_PROBLEM DETAILS_. Answer with the exact lines of the following material from the one containing "C6: 15nF (-12V, 0V) -> 15nF (0V, VCC)" through the one containing "R8: 47k (NET15, U2/PA6)", both end lines included.

------

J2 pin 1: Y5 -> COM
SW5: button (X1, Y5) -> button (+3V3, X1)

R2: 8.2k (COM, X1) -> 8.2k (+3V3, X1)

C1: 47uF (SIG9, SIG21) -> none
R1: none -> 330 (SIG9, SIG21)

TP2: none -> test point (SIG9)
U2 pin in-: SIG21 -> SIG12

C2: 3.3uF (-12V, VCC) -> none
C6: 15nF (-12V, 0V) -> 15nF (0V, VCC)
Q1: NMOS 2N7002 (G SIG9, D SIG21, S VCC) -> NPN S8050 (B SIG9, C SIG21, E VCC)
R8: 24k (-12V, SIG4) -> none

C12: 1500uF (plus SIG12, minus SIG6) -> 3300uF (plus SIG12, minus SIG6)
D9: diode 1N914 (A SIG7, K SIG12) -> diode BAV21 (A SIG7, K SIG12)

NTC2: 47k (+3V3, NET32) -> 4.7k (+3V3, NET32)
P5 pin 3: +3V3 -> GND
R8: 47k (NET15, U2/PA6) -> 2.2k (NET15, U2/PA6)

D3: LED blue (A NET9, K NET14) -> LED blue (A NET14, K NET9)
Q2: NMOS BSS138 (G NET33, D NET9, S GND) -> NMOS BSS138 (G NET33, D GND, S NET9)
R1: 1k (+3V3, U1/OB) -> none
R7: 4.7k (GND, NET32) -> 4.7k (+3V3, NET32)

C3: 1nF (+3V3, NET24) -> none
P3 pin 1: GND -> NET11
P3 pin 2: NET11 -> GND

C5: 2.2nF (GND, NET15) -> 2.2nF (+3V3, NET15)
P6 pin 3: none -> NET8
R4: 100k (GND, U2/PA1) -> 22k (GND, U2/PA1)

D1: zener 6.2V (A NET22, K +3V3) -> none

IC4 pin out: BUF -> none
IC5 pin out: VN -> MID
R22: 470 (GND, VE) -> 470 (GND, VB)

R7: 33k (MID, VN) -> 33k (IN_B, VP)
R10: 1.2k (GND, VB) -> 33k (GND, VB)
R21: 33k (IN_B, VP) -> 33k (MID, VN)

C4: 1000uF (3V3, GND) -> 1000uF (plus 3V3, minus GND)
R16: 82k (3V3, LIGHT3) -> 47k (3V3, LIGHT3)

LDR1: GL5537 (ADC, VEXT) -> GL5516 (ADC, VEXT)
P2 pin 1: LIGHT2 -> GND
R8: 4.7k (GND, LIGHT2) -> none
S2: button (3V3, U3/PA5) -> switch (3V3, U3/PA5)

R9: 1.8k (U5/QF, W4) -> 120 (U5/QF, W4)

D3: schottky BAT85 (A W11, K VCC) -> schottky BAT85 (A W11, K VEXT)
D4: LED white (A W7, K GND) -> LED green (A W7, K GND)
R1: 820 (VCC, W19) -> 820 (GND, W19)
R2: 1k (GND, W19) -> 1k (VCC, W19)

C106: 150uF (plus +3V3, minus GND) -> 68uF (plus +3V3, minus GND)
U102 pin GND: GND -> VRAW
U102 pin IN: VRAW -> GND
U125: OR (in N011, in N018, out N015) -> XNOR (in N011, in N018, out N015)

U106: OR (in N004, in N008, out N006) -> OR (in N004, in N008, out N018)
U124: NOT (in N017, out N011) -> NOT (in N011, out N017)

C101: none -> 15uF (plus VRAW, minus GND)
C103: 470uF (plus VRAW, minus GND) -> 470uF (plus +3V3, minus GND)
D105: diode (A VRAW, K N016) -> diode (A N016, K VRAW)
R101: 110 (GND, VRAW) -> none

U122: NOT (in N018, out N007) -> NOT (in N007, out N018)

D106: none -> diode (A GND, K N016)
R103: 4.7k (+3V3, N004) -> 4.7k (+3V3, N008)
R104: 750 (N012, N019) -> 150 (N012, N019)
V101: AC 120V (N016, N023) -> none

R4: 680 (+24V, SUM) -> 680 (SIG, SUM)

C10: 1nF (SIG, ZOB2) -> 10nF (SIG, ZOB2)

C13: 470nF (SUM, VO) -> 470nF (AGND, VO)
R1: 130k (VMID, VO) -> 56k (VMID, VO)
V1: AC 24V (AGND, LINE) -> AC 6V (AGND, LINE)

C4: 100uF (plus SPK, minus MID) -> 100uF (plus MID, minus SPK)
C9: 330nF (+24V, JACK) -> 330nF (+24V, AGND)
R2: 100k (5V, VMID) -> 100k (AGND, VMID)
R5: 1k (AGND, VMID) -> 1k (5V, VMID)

------

_ANSWER TO THE PROBLEM_.
C6: 15nF (-12V, 0V) -> 15nF (0V, VCC)
Q1: NMOS 2N7002 (G SIG9, D SIG21, S VCC) -> NPN S8050 (B SIG9, C SIG21, E VCC)
R8: 24k (-12V, SIG4) -> none

C12: 1500uF (plus SIG12, minus SIG6) -> 3300uF (plus SIG12, minus SIG6)
D9: diode 1N914 (A SIG7, K SIG12) -> diode BAV21 (A SIG7, K SIG12)

NTC2: 47k (+3V3, NET32) -> 4.7k (+3V3, NET32)
P5 pin 3: +3V3 -> GND
R8: 47k (NET15, U2/PA6) -> 2.2k (NET15, U2/PA6)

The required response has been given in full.